* [WHAT IS BEING ASKED] Would you return each entry exactly as written, omitting any pictures?

* [DATA TO EXAMINE]

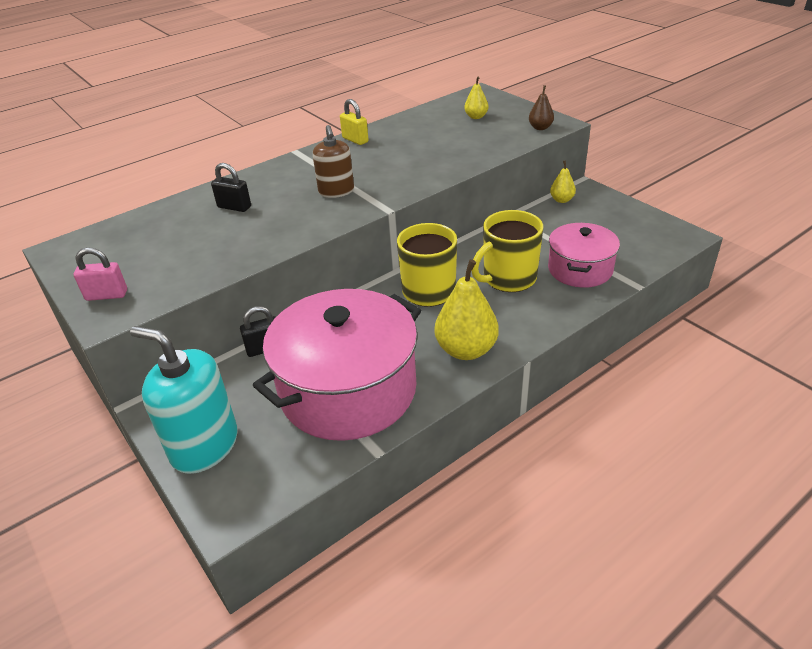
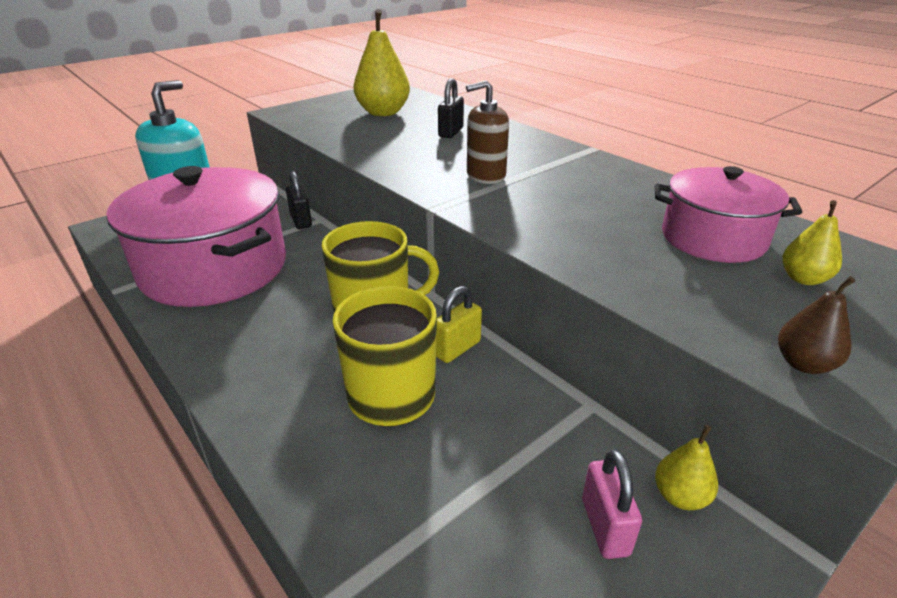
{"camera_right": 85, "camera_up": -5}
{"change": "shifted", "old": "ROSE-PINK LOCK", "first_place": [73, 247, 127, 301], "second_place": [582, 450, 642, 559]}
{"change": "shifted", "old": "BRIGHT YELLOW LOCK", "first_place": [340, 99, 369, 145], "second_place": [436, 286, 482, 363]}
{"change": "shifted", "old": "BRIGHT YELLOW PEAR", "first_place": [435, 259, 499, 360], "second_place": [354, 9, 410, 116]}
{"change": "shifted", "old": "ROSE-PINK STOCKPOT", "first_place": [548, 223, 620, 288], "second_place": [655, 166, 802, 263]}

* [FINISHED EXERCISE]
{"camera_right": 85, "camera_up": -5}
{"change": "shifted", "old": "ROSE-PINK LOCK", "first_place": [73, 247, 127, 301], "second_place": [582, 450, 642, 559]}
{"change": "shifted", "old": "BRIGHT YELLOW LOCK", "first_place": [340, 99, 369, 145], "second_place": [436, 286, 482, 363]}
{"change": "shifted", "old": "BRIGHT YELLOW PEAR", "first_place": [435, 259, 499, 360], "second_place": [354, 9, 410, 116]}
{"change": "shifted", "old": "ROSE-PINK STOCKPOT", "first_place": [548, 223, 620, 288], "second_place": [655, 166, 802, 263]}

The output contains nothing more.